● Task brief
Return the first line of the listing below and all the lines after it through the one containing "yellow button: 1 -> 2", exactly, without pictures.

● Source data
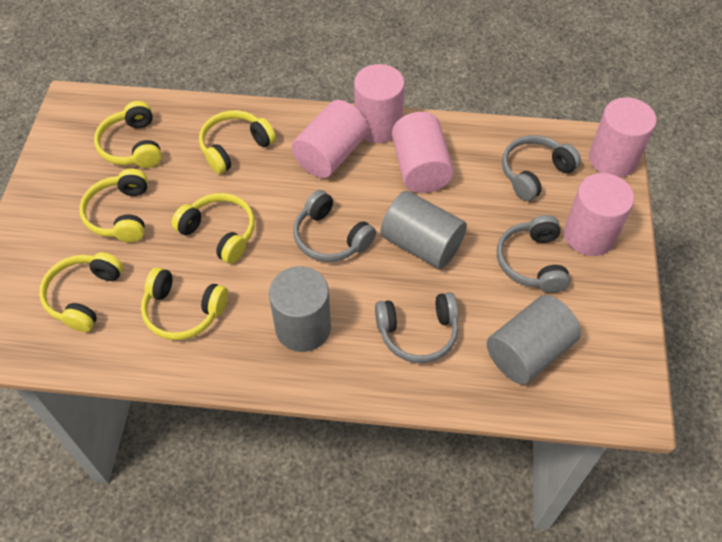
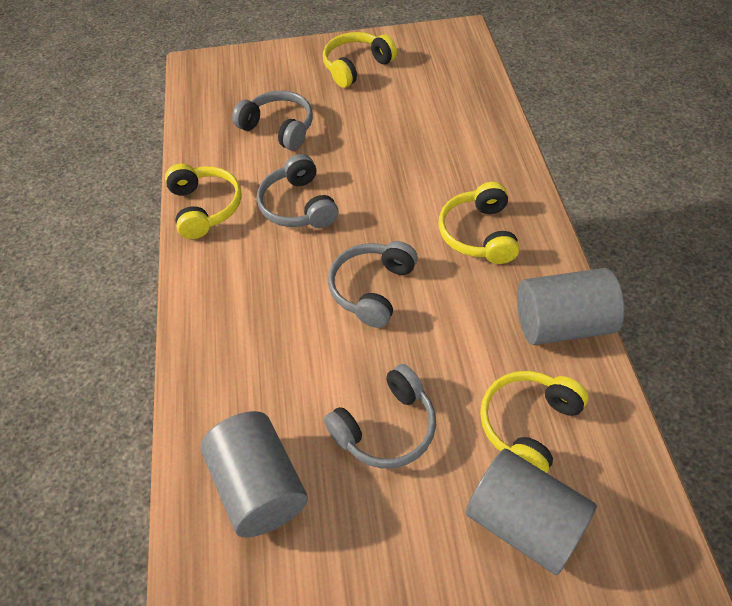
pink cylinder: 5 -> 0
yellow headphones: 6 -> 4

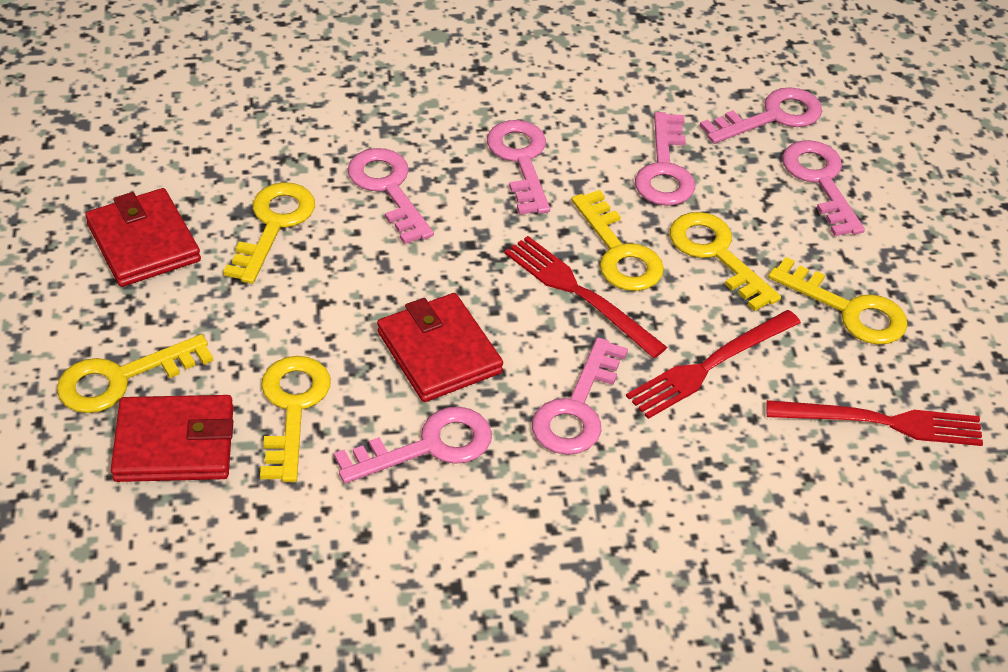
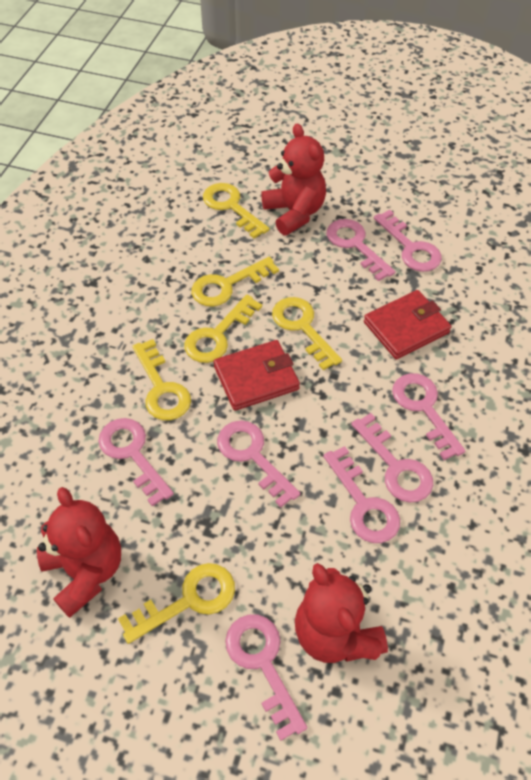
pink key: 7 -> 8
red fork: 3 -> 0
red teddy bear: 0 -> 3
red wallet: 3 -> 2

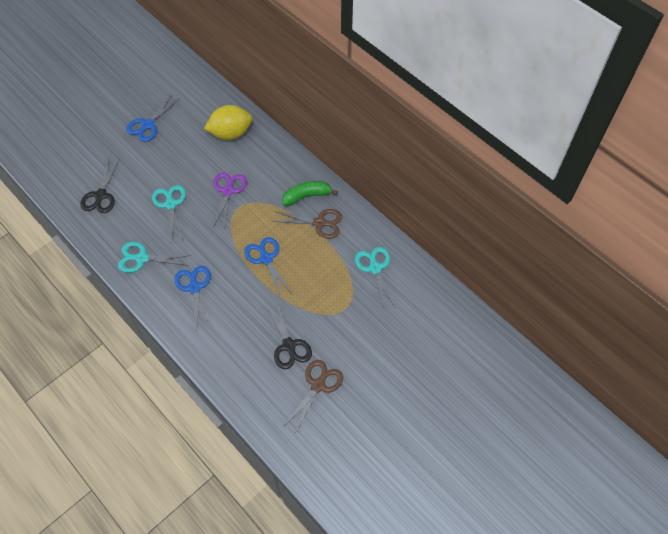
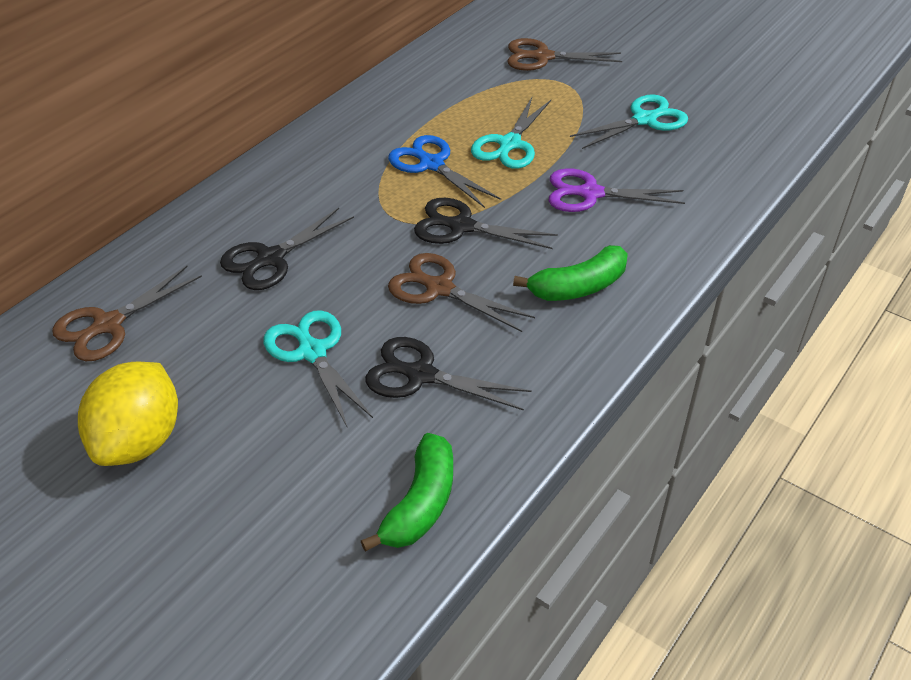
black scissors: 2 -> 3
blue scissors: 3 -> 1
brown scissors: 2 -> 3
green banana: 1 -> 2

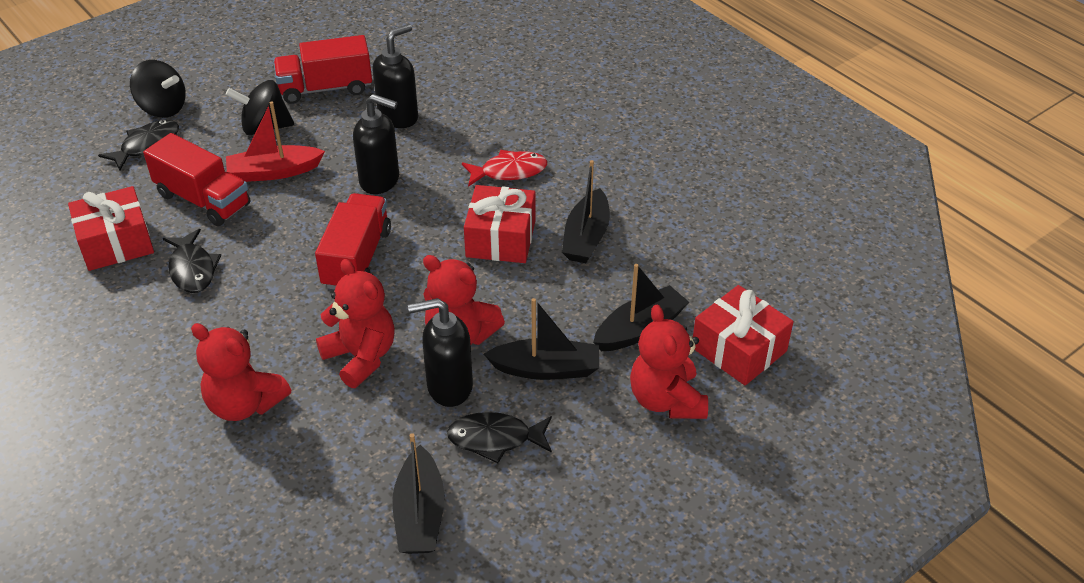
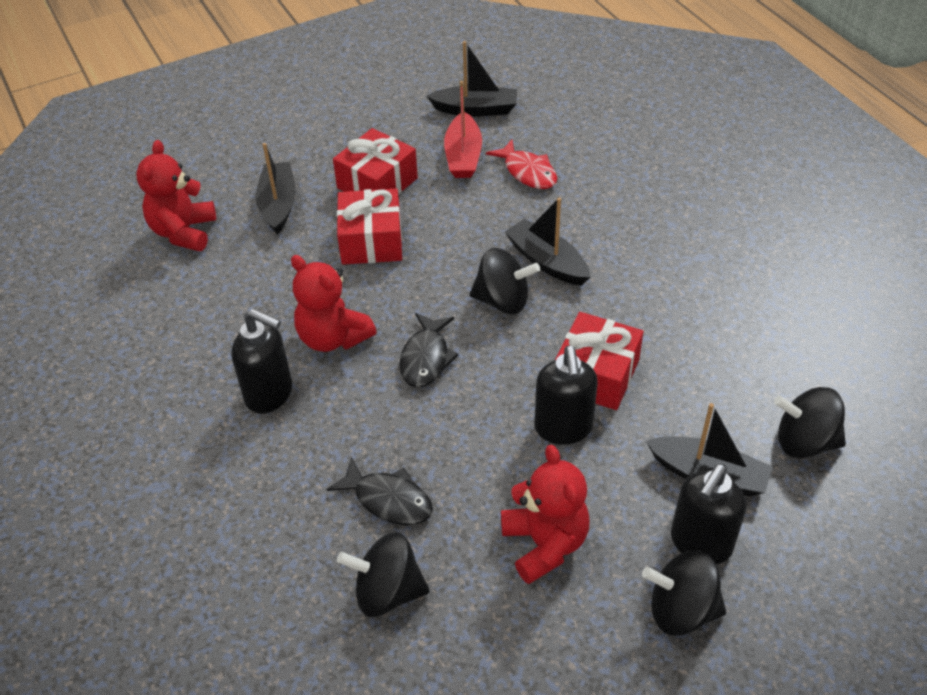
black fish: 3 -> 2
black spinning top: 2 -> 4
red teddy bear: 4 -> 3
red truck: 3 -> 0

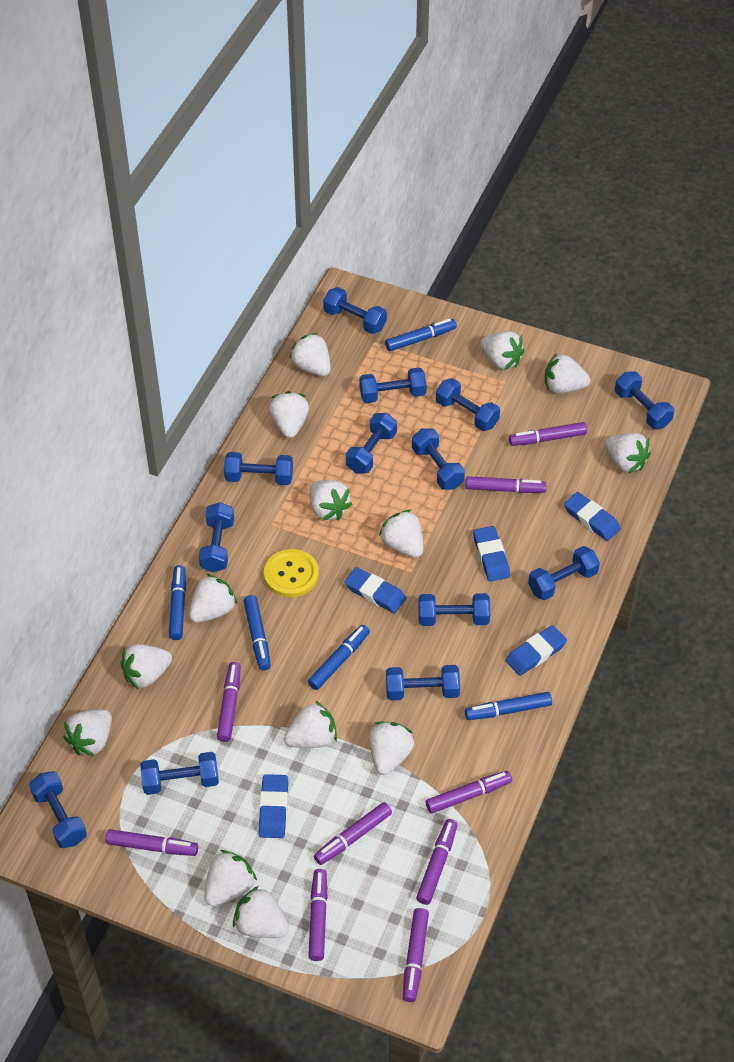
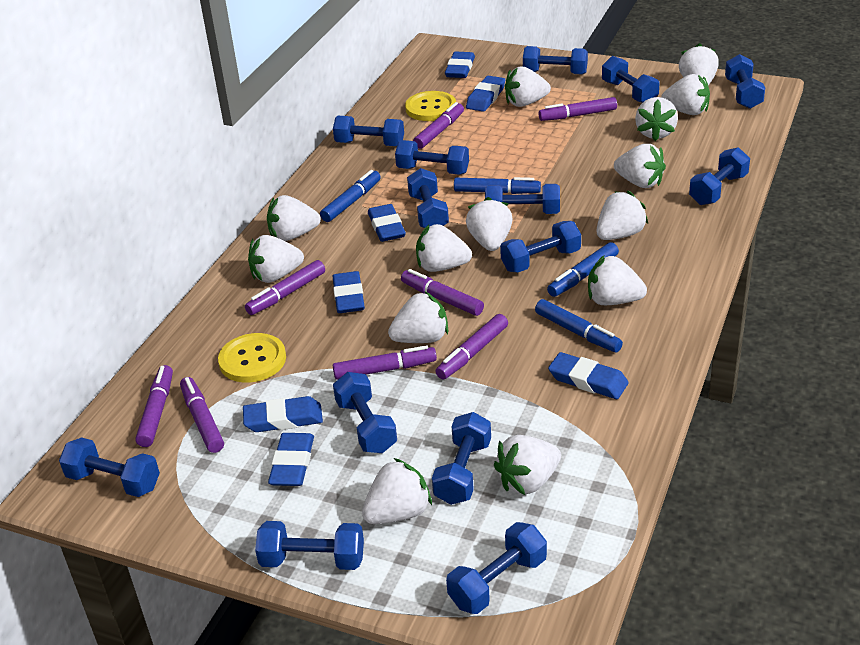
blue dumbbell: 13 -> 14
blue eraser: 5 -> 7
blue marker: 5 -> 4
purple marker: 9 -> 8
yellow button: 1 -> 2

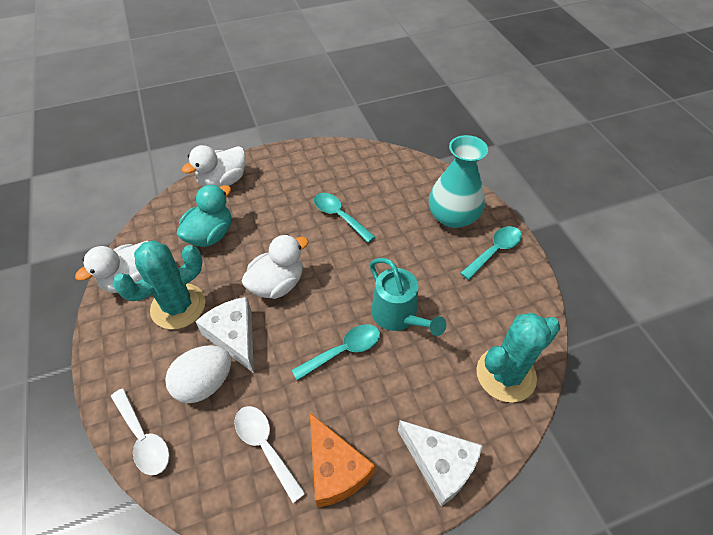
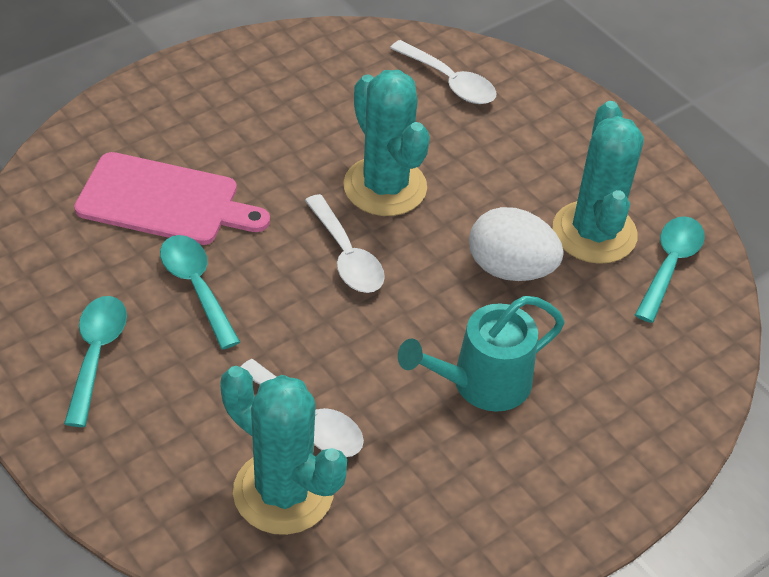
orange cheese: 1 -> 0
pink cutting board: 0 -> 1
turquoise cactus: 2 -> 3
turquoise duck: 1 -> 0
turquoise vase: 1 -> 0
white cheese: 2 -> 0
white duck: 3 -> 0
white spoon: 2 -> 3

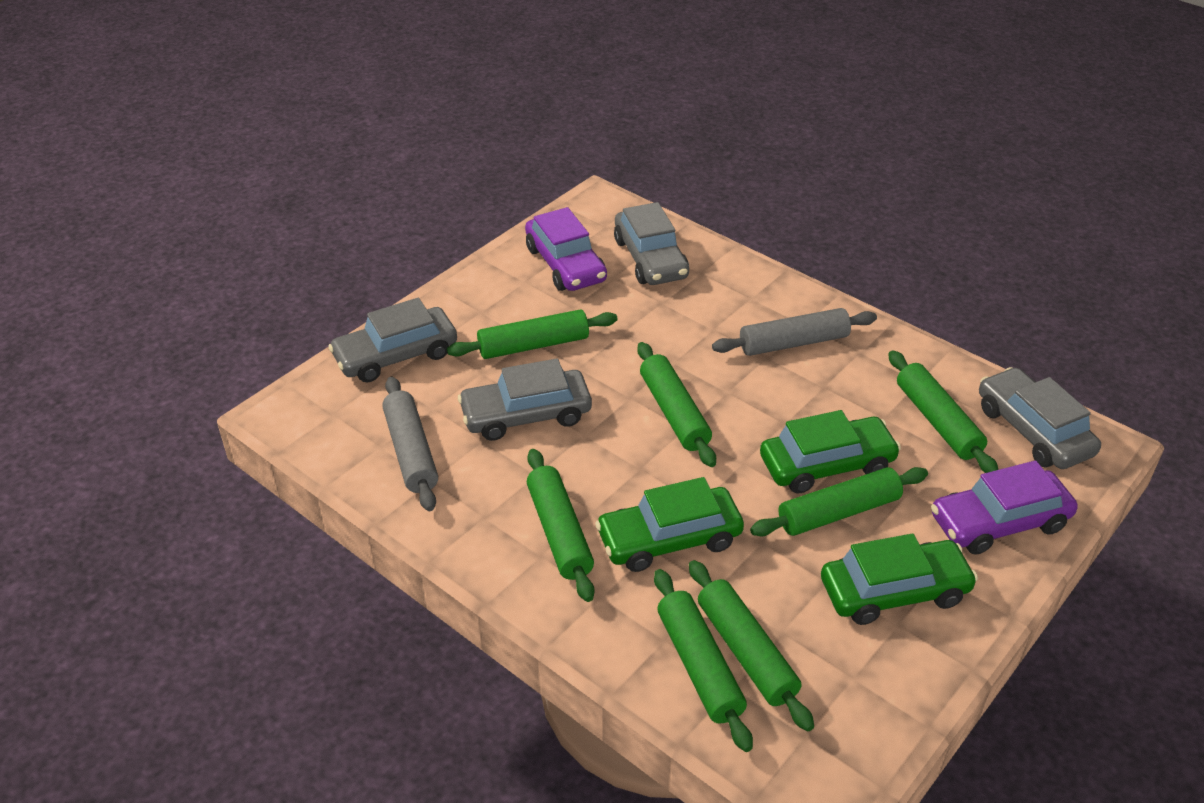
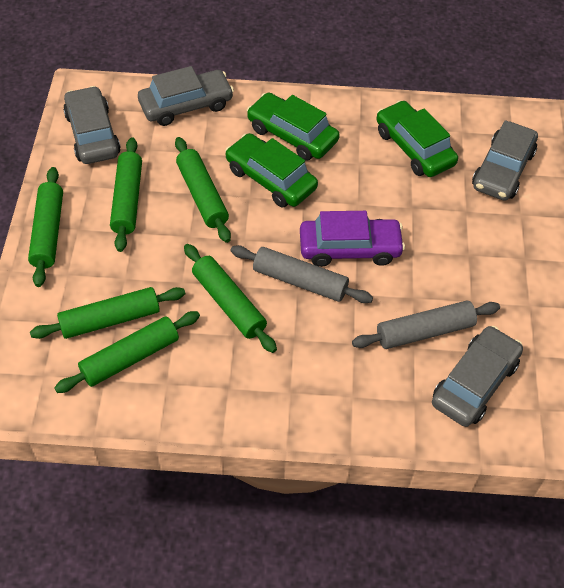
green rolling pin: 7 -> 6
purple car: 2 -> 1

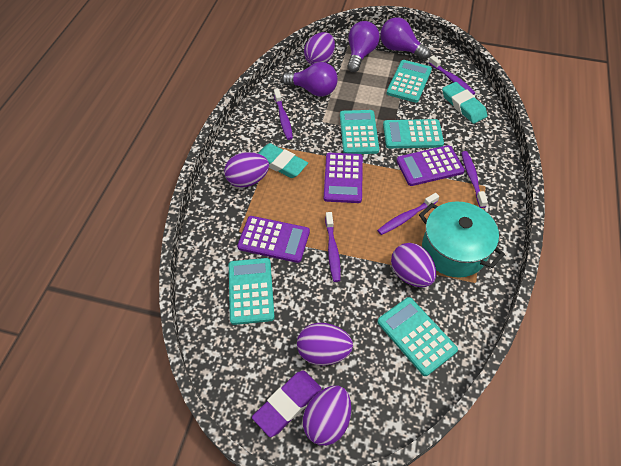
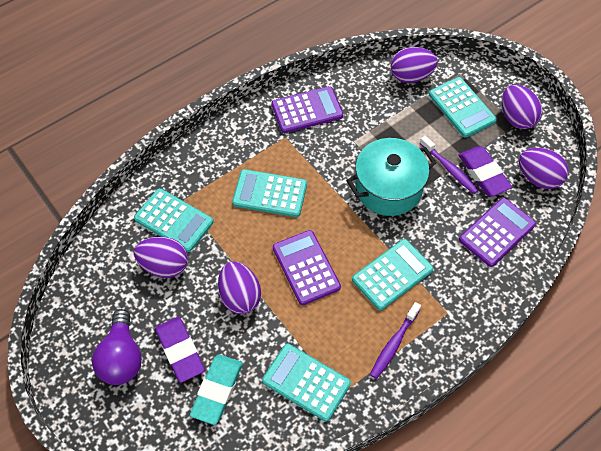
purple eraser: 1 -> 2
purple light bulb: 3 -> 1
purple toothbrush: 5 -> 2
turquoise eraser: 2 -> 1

● Written response
pink cylinder: 5 -> 0
yellow headphones: 6 -> 4

pink key: 7 -> 8
red fork: 3 -> 0
red teddy bear: 0 -> 3
red wallet: 3 -> 2

black scissors: 2 -> 3
blue scissors: 3 -> 1
brown scissors: 2 -> 3
green banana: 1 -> 2

black fish: 3 -> 2
black spinning top: 2 -> 4
red teddy bear: 4 -> 3
red truck: 3 -> 0

blue dumbbell: 13 -> 14
blue eraser: 5 -> 7
blue marker: 5 -> 4
purple marker: 9 -> 8
yellow button: 1 -> 2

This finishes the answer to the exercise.